MATERIAL SUPPLIED:
= Beginning of Section =

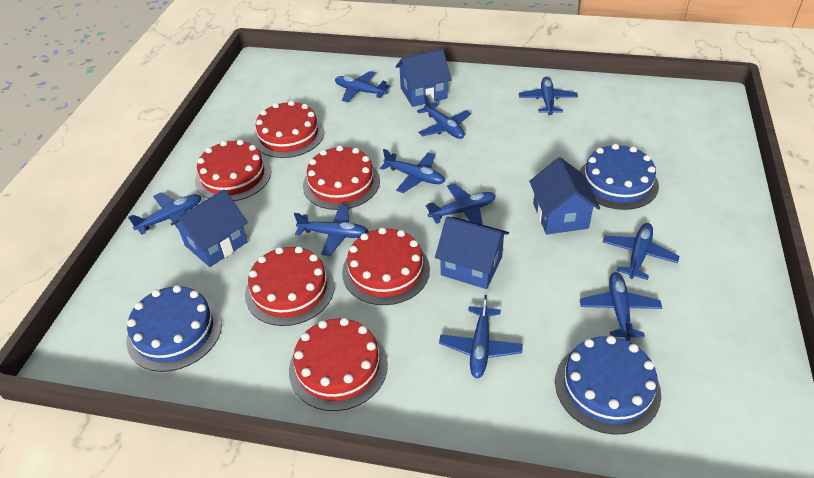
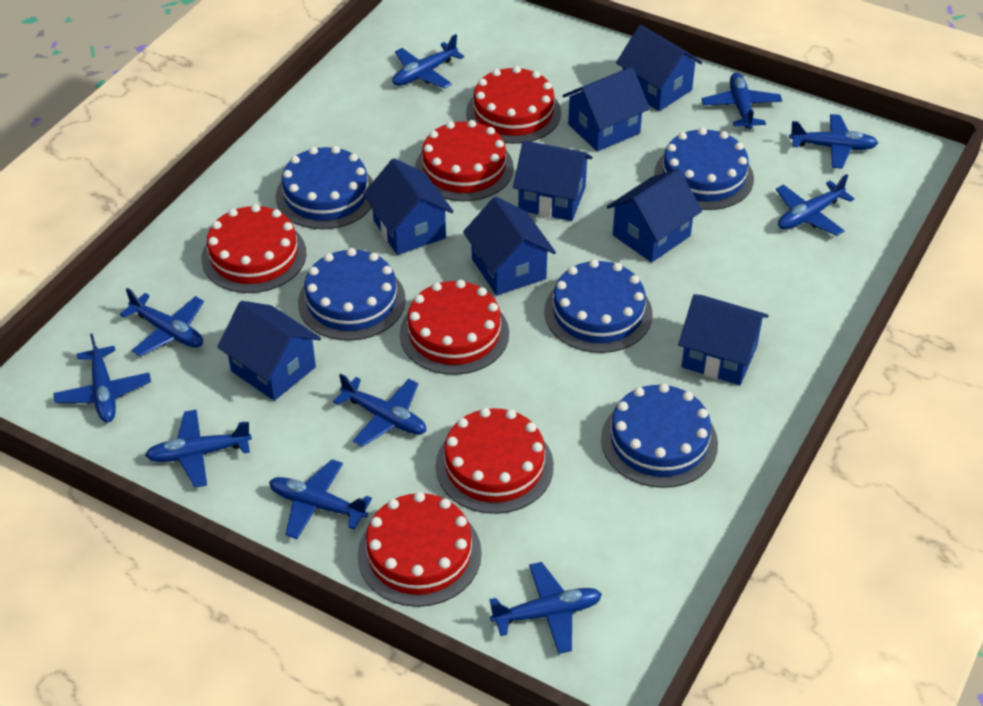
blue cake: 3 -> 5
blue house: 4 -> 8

= End of Section =
= Beginning of Section =

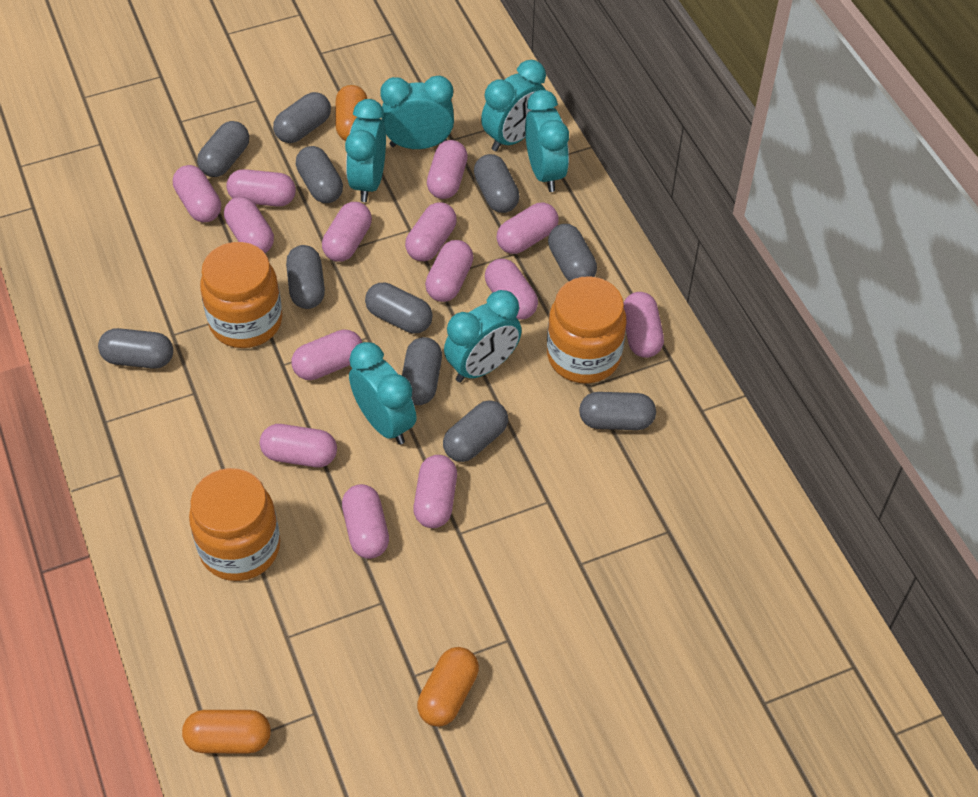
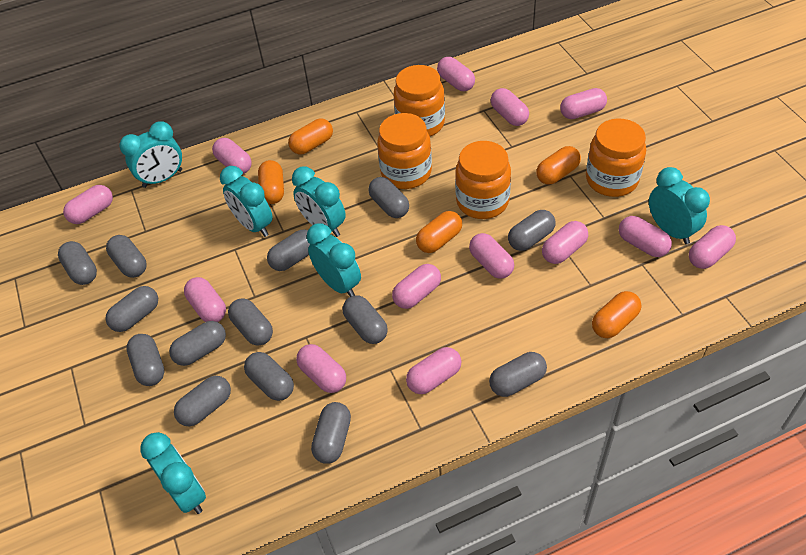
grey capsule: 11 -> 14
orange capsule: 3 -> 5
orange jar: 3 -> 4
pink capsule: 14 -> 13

= End of Section =

ASSIGNMENT: Search the preceding listing for "capsule" and extract every line where it is found.

EXERCISE SOLUTION:
grey capsule: 11 -> 14
orange capsule: 3 -> 5
pink capsule: 14 -> 13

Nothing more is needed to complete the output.